### Task brief
Each line of the material must be reproduced exactly; pictures stay out.

►

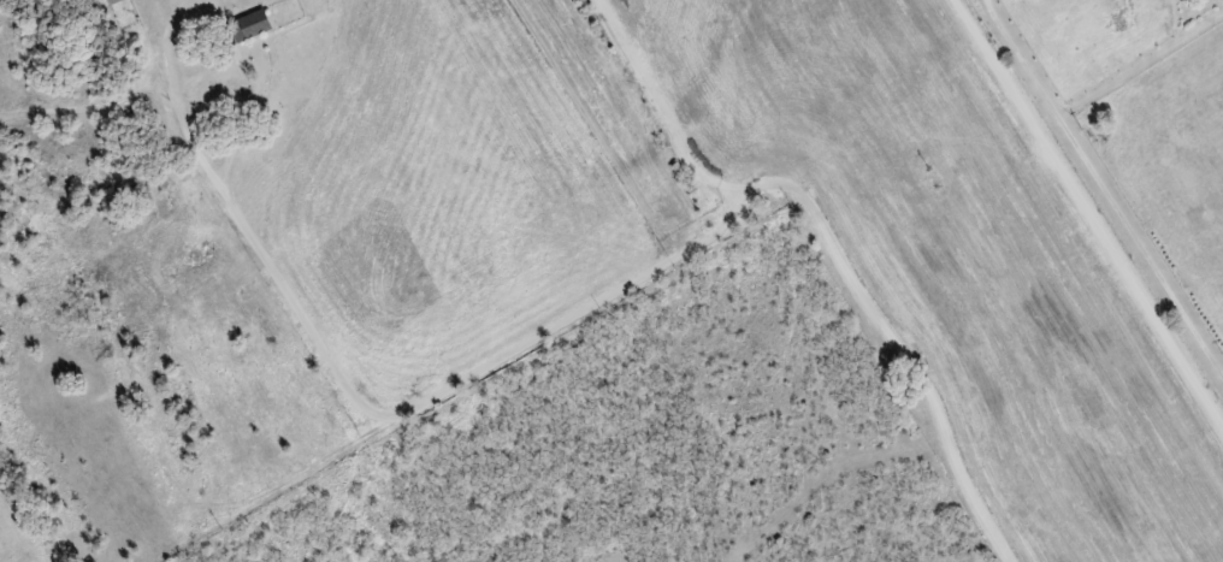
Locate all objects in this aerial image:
building: (111, 1)
building: (252, 24)
road: (743, 477)

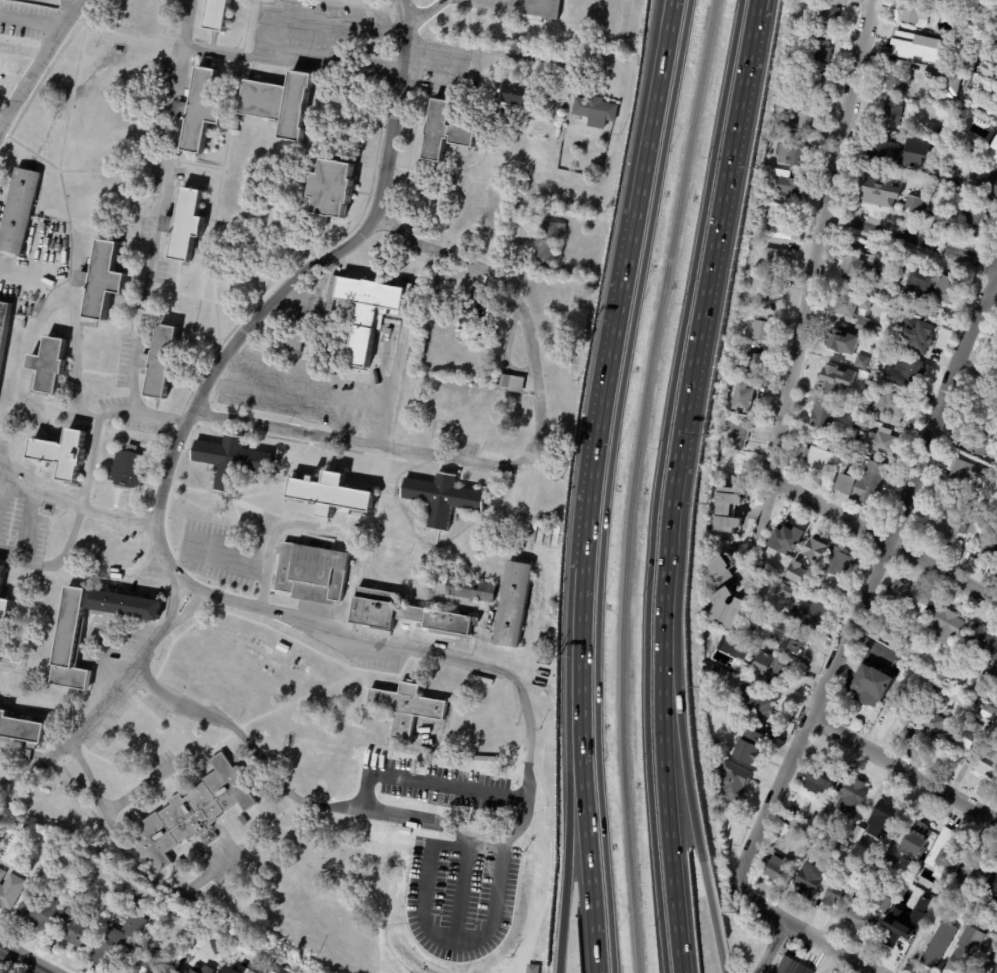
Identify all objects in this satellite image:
road: (415, 8)
building: (539, 10)
building: (908, 12)
building: (218, 15)
road: (277, 15)
building: (826, 16)
road: (31, 18)
building: (966, 20)
road: (663, 22)
road: (666, 22)
building: (838, 38)
building: (907, 46)
building: (822, 49)
road: (496, 55)
road: (327, 56)
road: (38, 63)
building: (967, 69)
building: (987, 69)
building: (814, 80)
building: (896, 81)
building: (949, 85)
building: (783, 92)
building: (514, 95)
building: (280, 102)
building: (781, 104)
building: (202, 108)
building: (596, 110)
building: (890, 112)
building: (807, 123)
building: (236, 124)
road: (647, 126)
building: (446, 130)
building: (940, 132)
building: (993, 132)
building: (571, 135)
building: (775, 136)
building: (899, 153)
building: (792, 154)
building: (994, 155)
building: (984, 182)
building: (786, 186)
building: (334, 187)
building: (878, 190)
road: (157, 205)
building: (912, 205)
building: (19, 211)
building: (940, 215)
building: (977, 219)
building: (186, 224)
building: (780, 227)
road: (718, 236)
road: (817, 238)
building: (550, 242)
building: (757, 242)
road: (910, 243)
building: (775, 259)
building: (886, 267)
building: (854, 268)
building: (103, 279)
building: (917, 286)
building: (945, 289)
road: (280, 290)
building: (770, 296)
building: (891, 298)
building: (849, 304)
building: (371, 310)
building: (893, 314)
building: (481, 318)
road: (70, 321)
building: (4, 327)
building: (759, 327)
building: (868, 329)
building: (923, 336)
building: (842, 340)
building: (290, 342)
building: (880, 350)
building: (161, 361)
building: (860, 361)
building: (754, 365)
building: (49, 366)
building: (909, 374)
building: (830, 378)
building: (514, 383)
building: (874, 395)
building: (744, 399)
building: (890, 407)
road: (138, 411)
building: (864, 413)
building: (824, 414)
building: (861, 424)
building: (736, 434)
building: (979, 441)
building: (874, 443)
building: (20, 445)
road: (592, 450)
building: (62, 453)
building: (818, 458)
building: (233, 460)
road: (519, 460)
building: (732, 463)
building: (992, 463)
building: (131, 469)
building: (966, 472)
road: (607, 483)
railway: (632, 483)
road: (657, 483)
road: (6, 485)
building: (862, 485)
building: (332, 494)
building: (444, 498)
road: (72, 507)
building: (726, 512)
road: (18, 520)
road: (761, 522)
building: (947, 525)
building: (976, 525)
road: (319, 528)
road: (883, 538)
building: (787, 540)
road: (669, 542)
building: (984, 551)
building: (812, 553)
building: (838, 564)
building: (994, 566)
building: (721, 569)
building: (315, 572)
building: (779, 573)
building: (797, 573)
building: (765, 579)
building: (786, 581)
building: (2, 582)
road: (870, 582)
building: (471, 590)
building: (785, 593)
building: (816, 594)
building: (910, 598)
building: (514, 605)
road: (173, 607)
building: (727, 609)
road: (181, 611)
building: (405, 613)
building: (762, 616)
building: (810, 617)
building: (944, 627)
building: (884, 638)
building: (788, 640)
building: (979, 643)
building: (70, 644)
building: (894, 644)
building: (905, 650)
road: (424, 652)
building: (862, 659)
building: (771, 670)
building: (990, 671)
building: (940, 687)
building: (867, 688)
building: (907, 702)
building: (752, 705)
building: (407, 708)
building: (987, 714)
road: (90, 717)
building: (389, 717)
building: (932, 720)
building: (995, 727)
building: (22, 731)
building: (962, 737)
building: (289, 743)
building: (748, 746)
building: (30, 755)
building: (986, 763)
road: (903, 769)
road: (427, 777)
building: (733, 779)
building: (818, 780)
road: (135, 788)
road: (666, 792)
road: (689, 793)
park: (60, 795)
building: (853, 798)
road: (303, 800)
building: (191, 813)
building: (808, 817)
building: (884, 817)
building: (246, 820)
road: (566, 834)
road: (587, 834)
building: (857, 835)
building: (918, 838)
building: (836, 846)
building: (897, 846)
building: (944, 849)
road: (130, 865)
building: (48, 868)
building: (777, 868)
building: (970, 874)
building: (809, 875)
building: (995, 877)
building: (101, 878)
building: (995, 888)
building: (13, 892)
building: (933, 892)
building: (833, 896)
building: (881, 902)
building: (995, 902)
building: (964, 907)
building: (44, 911)
building: (857, 913)
building: (894, 921)
building: (990, 924)
building: (83, 927)
road: (804, 932)
building: (121, 941)
building: (222, 945)
building: (937, 945)
road: (770, 947)
building: (964, 948)
building: (993, 958)
road: (21, 961)
building: (154, 963)
building: (790, 965)
building: (203, 969)
building: (532, 969)
building: (228, 970)
building: (185, 972)
building: (268, 972)

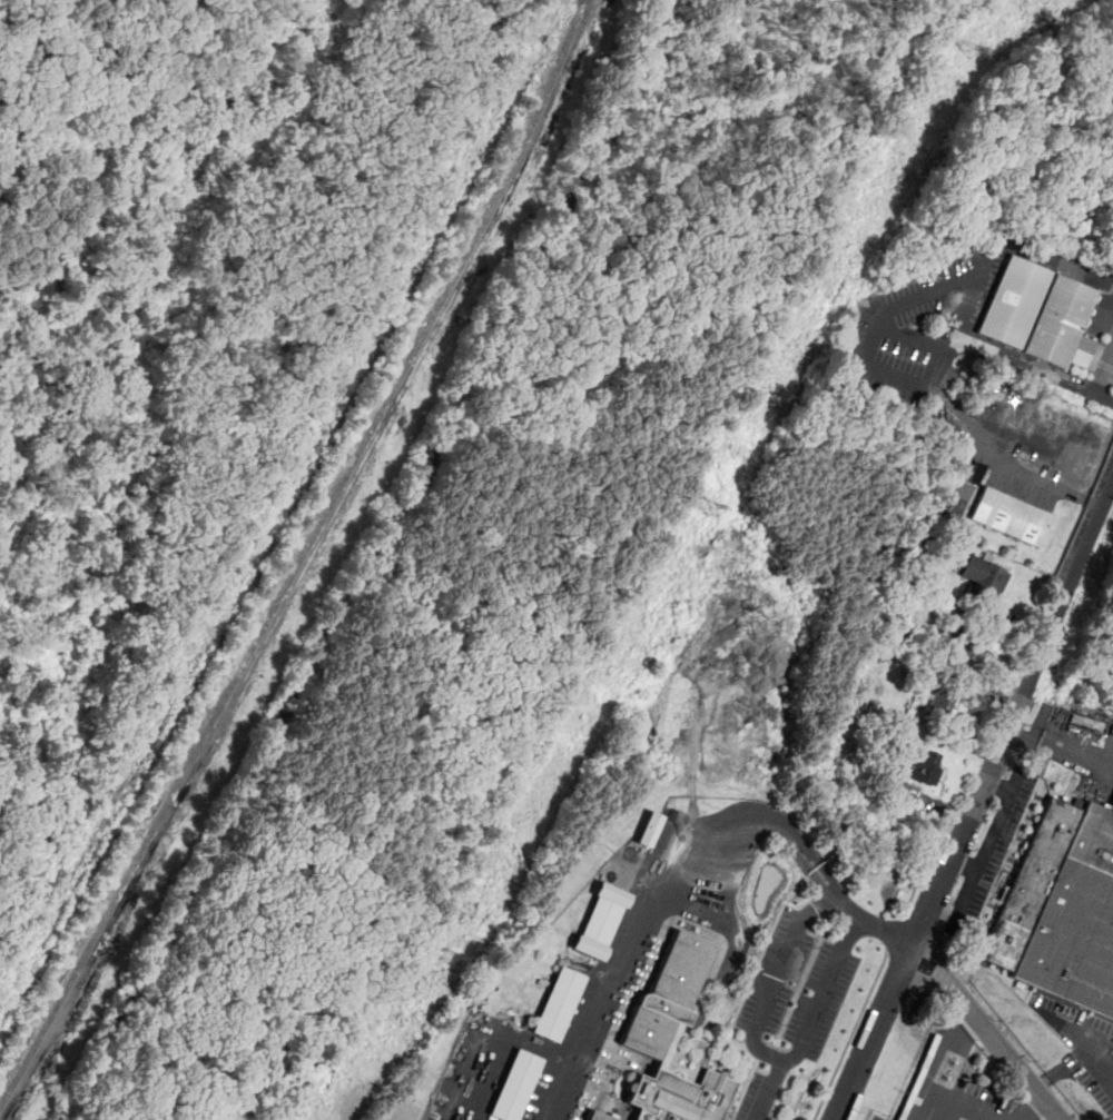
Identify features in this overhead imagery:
power tower: (968, 48)
road: (941, 285)
road: (966, 308)
building: (1042, 314)
road: (913, 339)
road: (1105, 373)
road: (936, 386)
building: (961, 489)
power tower: (706, 506)
road: (1085, 516)
building: (1013, 517)
railway: (304, 559)
building: (991, 578)
building: (967, 647)
building: (926, 664)
building: (942, 699)
building: (859, 707)
road: (1061, 747)
building: (923, 766)
road: (975, 808)
building: (654, 830)
road: (996, 830)
road: (686, 861)
road: (922, 873)
road: (967, 899)
building: (1061, 910)
railway: (52, 920)
building: (600, 921)
road: (895, 936)
power tower: (447, 956)
building: (559, 1004)
road: (991, 1031)
road: (850, 1036)
building: (674, 1039)
road: (765, 1052)
road: (947, 1053)
road: (1083, 1058)
road: (1044, 1081)
building: (517, 1085)
road: (771, 1090)
road: (951, 1106)
road: (1033, 1108)
building: (600, 1117)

◄

### Finished exercise
Locate all objects in this aerial image:
building: (111, 1)
building: (252, 24)
road: (743, 477)

Identify all objects in this satellite image:
road: (415, 8)
building: (539, 10)
building: (908, 12)
building: (218, 15)
road: (277, 15)
building: (826, 16)
road: (31, 18)
building: (966, 20)
road: (663, 22)
road: (666, 22)
building: (838, 38)
building: (907, 46)
building: (822, 49)
road: (496, 55)
road: (327, 56)
road: (38, 63)
building: (967, 69)
building: (987, 69)
building: (814, 80)
building: (896, 81)
building: (949, 85)
building: (783, 92)
building: (514, 95)
building: (280, 102)
building: (781, 104)
building: (202, 108)
building: (596, 110)
building: (890, 112)
building: (807, 123)
building: (236, 124)
road: (647, 126)
building: (446, 130)
building: (940, 132)
building: (993, 132)
building: (571, 135)
building: (775, 136)
building: (899, 153)
building: (792, 154)
building: (994, 155)
building: (984, 182)
building: (786, 186)
building: (334, 187)
building: (878, 190)
road: (157, 205)
building: (912, 205)
building: (19, 211)
building: (940, 215)
building: (977, 219)
building: (186, 224)
building: (780, 227)
road: (718, 236)
road: (817, 238)
building: (550, 242)
building: (757, 242)
road: (910, 243)
building: (775, 259)
building: (886, 267)
building: (854, 268)
building: (103, 279)
building: (917, 286)
building: (945, 289)
road: (280, 290)
building: (770, 296)
building: (891, 298)
building: (849, 304)
building: (371, 310)
building: (893, 314)
building: (481, 318)
road: (70, 321)
building: (4, 327)
building: (759, 327)
building: (868, 329)
building: (923, 336)
building: (842, 340)
building: (290, 342)
building: (880, 350)
building: (161, 361)
building: (860, 361)
building: (754, 365)
building: (49, 366)
building: (909, 374)
building: (830, 378)
building: (514, 383)
building: (874, 395)
building: (744, 399)
building: (890, 407)
road: (138, 411)
building: (864, 413)
building: (824, 414)
building: (861, 424)
building: (736, 434)
building: (979, 441)
building: (874, 443)
building: (20, 445)
road: (592, 450)
building: (62, 453)
building: (818, 458)
building: (233, 460)
road: (519, 460)
building: (732, 463)
building: (992, 463)
building: (131, 469)
building: (966, 472)
road: (607, 483)
railway: (632, 483)
road: (657, 483)
road: (6, 485)
building: (862, 485)
building: (332, 494)
building: (444, 498)
road: (72, 507)
building: (726, 512)
road: (18, 520)
road: (761, 522)
building: (947, 525)
building: (976, 525)
road: (319, 528)
road: (883, 538)
building: (787, 540)
road: (669, 542)
building: (984, 551)
building: (812, 553)
building: (838, 564)
building: (994, 566)
building: (721, 569)
building: (315, 572)
building: (779, 573)
building: (797, 573)
building: (765, 579)
building: (786, 581)
building: (2, 582)
road: (870, 582)
building: (471, 590)
building: (785, 593)
building: (816, 594)
building: (910, 598)
building: (514, 605)
road: (173, 607)
building: (727, 609)
road: (181, 611)
building: (405, 613)
building: (762, 616)
building: (810, 617)
building: (944, 627)
building: (884, 638)
building: (788, 640)
building: (979, 643)
building: (70, 644)
building: (894, 644)
building: (905, 650)
road: (424, 652)
building: (862, 659)
building: (771, 670)
building: (990, 671)
building: (940, 687)
building: (867, 688)
building: (907, 702)
building: (752, 705)
building: (407, 708)
building: (987, 714)
road: (90, 717)
building: (389, 717)
building: (932, 720)
building: (995, 727)
building: (22, 731)
building: (962, 737)
building: (289, 743)
building: (748, 746)
building: (30, 755)
building: (986, 763)
road: (903, 769)
road: (427, 777)
building: (733, 779)
building: (818, 780)
road: (135, 788)
road: (666, 792)
road: (689, 793)
park: (60, 795)
building: (853, 798)
road: (303, 800)
building: (191, 813)
building: (808, 817)
building: (884, 817)
building: (246, 820)
road: (566, 834)
road: (587, 834)
building: (857, 835)
building: (918, 838)
building: (836, 846)
building: (897, 846)
building: (944, 849)
road: (130, 865)
building: (48, 868)
building: (777, 868)
building: (970, 874)
building: (809, 875)
building: (995, 877)
building: (101, 878)
building: (995, 888)
building: (13, 892)
building: (933, 892)
building: (833, 896)
building: (881, 902)
building: (995, 902)
building: (964, 907)
building: (44, 911)
building: (857, 913)
building: (894, 921)
building: (990, 924)
building: (83, 927)
road: (804, 932)
building: (121, 941)
building: (222, 945)
building: (937, 945)
road: (770, 947)
building: (964, 948)
building: (993, 958)
road: (21, 961)
building: (154, 963)
building: (790, 965)
building: (203, 969)
building: (532, 969)
building: (228, 970)
building: (185, 972)
building: (268, 972)

Identify features in this overhead imagery:
power tower: (968, 48)
road: (941, 285)
road: (966, 308)
building: (1042, 314)
road: (913, 339)
road: (1105, 373)
road: (936, 386)
building: (961, 489)
power tower: (706, 506)
road: (1085, 516)
building: (1013, 517)
railway: (304, 559)
building: (991, 578)
building: (967, 647)
building: (926, 664)
building: (942, 699)
building: (859, 707)
road: (1061, 747)
building: (923, 766)
road: (975, 808)
building: (654, 830)
road: (996, 830)
road: (686, 861)
road: (922, 873)
road: (967, 899)
building: (1061, 910)
railway: (52, 920)
building: (600, 921)
road: (895, 936)
power tower: (447, 956)
building: (559, 1004)
road: (991, 1031)
road: (850, 1036)
building: (674, 1039)
road: (765, 1052)
road: (947, 1053)
road: (1083, 1058)
road: (1044, 1081)
building: (517, 1085)
road: (771, 1090)
road: (951, 1106)
road: (1033, 1108)
building: (600, 1117)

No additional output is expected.